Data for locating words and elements
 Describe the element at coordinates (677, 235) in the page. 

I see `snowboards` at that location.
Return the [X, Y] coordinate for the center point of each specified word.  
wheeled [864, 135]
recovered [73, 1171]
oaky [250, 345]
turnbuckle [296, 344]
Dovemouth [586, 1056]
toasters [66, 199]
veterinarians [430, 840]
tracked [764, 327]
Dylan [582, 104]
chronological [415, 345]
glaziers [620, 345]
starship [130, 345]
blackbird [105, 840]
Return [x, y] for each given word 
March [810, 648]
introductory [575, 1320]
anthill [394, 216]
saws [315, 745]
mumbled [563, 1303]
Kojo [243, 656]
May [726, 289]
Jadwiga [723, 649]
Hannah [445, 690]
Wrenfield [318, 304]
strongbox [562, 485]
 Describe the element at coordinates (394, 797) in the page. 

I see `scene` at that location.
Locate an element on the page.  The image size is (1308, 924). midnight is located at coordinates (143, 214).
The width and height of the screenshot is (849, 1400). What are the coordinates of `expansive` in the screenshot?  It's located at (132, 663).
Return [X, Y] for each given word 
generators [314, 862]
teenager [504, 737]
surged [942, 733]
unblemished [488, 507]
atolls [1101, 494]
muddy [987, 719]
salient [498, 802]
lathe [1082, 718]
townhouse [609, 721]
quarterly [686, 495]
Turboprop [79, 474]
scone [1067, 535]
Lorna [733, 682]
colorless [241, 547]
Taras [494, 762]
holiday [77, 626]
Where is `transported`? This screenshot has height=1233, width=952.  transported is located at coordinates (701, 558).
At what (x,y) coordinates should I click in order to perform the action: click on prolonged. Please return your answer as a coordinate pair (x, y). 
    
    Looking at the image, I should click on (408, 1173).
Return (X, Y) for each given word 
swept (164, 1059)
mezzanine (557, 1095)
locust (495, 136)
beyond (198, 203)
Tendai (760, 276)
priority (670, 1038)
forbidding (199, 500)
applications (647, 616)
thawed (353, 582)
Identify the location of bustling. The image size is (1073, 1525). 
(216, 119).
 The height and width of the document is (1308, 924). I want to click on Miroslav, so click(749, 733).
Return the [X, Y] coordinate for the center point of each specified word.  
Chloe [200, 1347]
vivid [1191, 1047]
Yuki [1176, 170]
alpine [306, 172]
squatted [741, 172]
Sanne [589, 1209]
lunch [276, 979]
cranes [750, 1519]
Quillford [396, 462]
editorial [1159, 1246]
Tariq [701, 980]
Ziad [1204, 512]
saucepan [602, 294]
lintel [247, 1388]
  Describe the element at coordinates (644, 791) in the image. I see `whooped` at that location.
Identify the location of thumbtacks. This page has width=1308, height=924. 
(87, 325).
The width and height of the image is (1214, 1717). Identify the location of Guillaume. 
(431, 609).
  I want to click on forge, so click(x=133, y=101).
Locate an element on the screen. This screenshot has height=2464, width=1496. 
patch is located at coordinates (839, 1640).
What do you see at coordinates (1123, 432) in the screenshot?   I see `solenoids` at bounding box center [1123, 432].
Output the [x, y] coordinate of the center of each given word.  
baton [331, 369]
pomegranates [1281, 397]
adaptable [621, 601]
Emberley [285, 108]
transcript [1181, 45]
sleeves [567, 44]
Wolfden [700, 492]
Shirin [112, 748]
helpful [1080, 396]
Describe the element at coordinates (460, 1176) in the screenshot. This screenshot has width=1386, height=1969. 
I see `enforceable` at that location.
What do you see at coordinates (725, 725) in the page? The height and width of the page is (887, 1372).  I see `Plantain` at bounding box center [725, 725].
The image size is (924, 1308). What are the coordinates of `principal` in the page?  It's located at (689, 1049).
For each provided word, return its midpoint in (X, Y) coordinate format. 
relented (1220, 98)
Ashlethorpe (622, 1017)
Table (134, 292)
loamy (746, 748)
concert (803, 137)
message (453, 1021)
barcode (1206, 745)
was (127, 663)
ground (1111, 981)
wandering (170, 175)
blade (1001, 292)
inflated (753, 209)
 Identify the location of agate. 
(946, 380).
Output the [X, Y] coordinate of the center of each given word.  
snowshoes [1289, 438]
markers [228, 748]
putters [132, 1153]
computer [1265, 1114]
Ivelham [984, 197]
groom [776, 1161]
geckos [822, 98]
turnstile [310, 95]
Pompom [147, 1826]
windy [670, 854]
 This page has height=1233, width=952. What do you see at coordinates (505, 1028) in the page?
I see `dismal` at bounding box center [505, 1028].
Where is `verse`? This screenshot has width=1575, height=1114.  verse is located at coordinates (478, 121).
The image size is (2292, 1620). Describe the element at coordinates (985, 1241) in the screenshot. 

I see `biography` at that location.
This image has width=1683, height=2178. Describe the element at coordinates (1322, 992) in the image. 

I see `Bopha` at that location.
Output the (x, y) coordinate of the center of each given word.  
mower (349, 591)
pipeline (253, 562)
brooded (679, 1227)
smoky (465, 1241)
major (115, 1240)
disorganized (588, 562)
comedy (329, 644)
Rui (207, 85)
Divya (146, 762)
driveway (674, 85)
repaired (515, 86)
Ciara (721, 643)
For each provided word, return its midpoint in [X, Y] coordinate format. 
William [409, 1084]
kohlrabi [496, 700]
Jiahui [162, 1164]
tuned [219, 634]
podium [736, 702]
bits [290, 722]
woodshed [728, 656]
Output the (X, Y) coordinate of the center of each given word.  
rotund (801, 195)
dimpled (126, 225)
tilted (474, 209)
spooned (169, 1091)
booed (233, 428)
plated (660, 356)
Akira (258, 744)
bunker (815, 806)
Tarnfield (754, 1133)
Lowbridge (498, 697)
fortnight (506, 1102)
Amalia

### Problem statement
Lay out the lines of the data as a Markdown table, starting at the line that contains "Lorna [733, 682]" and ending at the line that contains "What do you see at coordinates (725, 725)", including both. Use a column named No. for the row number and a column named Line for the line itself, and omit blank lines.

### Exercise response
| No. | Line |
|---|---|
| 1 | Lorna [733, 682] |
| 2 | colorless [241, 547] |
| 3 | Taras [494, 762] |
| 4 | holiday [77, 626] |
| 5 | Where is `transported`? This screenshot has height=1233, width=952.  transported is located at coordinates (701, 558). |
| 6 | At what (x,y) coordinates should I click in order to perform the action: click on prolonged. Please return your answer as a coordinate pair (x, y).  |
| 7 |     Looking at the image, I should click on (408, 1173). |
| 8 | Return (X, Y) for each given word  |
| 9 | swept (164, 1059) |
| 10 | mezzanine (557, 1095) |
| 11 | locust (495, 136) |
| 12 | beyond (198, 203) |
| 13 | Tendai (760, 276) |
| 14 | priority (670, 1038) |
| 15 | forbidding (199, 500) |
| 16 | applications (647, 616) |
| 17 | thawed (353, 582) |
| 18 | Identify the location of bustling. The image size is (1073, 1525).  |
| 19 | (216, 119). |
| 20 |  The height and width of the document is (1308, 924). I want to click on Miroslav, so click(749, 733). |
| 21 | Return the [X, Y] coordinate for the center point of each specified word.   |
| 22 | Chloe [200, 1347] |
| 23 | vivid [1191, 1047] |
| 24 | Yuki [1176, 170] |
| 25 | alpine [306, 172] |
| 26 | squatted [741, 172] |
| 27 | Sanne [589, 1209] |
| 28 | lunch [276, 979] |
| 29 | cranes [750, 1519] |
| 30 | Quillford [396, 462] |
| 31 | editorial [1159, 1246] |
| 32 | Tariq [701, 980] |
| 33 | Ziad [1204, 512] |
| 34 | saucepan [602, 294] |
| 35 | lintel [247, 1388] |
| 36 |   Describe the element at coordinates (644, 791) in the image. I see `whooped` at that location. |
| 37 | Identify the location of thumbtacks. This page has width=1308, height=924.  |
| 38 | (87, 325). |
| 39 | The width and height of the image is (1214, 1717). Identify the location of Guillaume.  |
| 40 | (431, 609). |
| 41 |   I want to click on forge, so click(x=133, y=101). |
| 42 | Locate an element on the screen. This screenshot has height=2464, width=1496.  |
| 43 | patch is located at coordinates (839, 1640). |
| 44 | What do you see at coordinates (1123, 432) in the screenshot?   I see `solenoids` at bounding box center [1123, 432]. |
| 45 | Output the [x, y] coordinate of the center of each given word.   |
| 46 | baton [331, 369] |
| 47 | pomegranates [1281, 397] |
| 48 | adaptable [621, 601] |
| 49 | Emberley [285, 108] |
| 50 | transcript [1181, 45] |
| 51 | sleeves [567, 44] |
| 52 | Wolfden [700, 492] |
| 53 | Shirin [112, 748] |
| 54 | helpful [1080, 396] |
| 55 | Describe the element at coordinates (460, 1176) in the screenshot. This screenshot has width=1386, height=1969.  |
| 56 | I see `enforceable` at that location. |
| 57 | What do you see at coordinates (725, 725) in the page? The height and width of the page is (887, 1372).  I see `Plantain` at bounding box center [725, 725]. |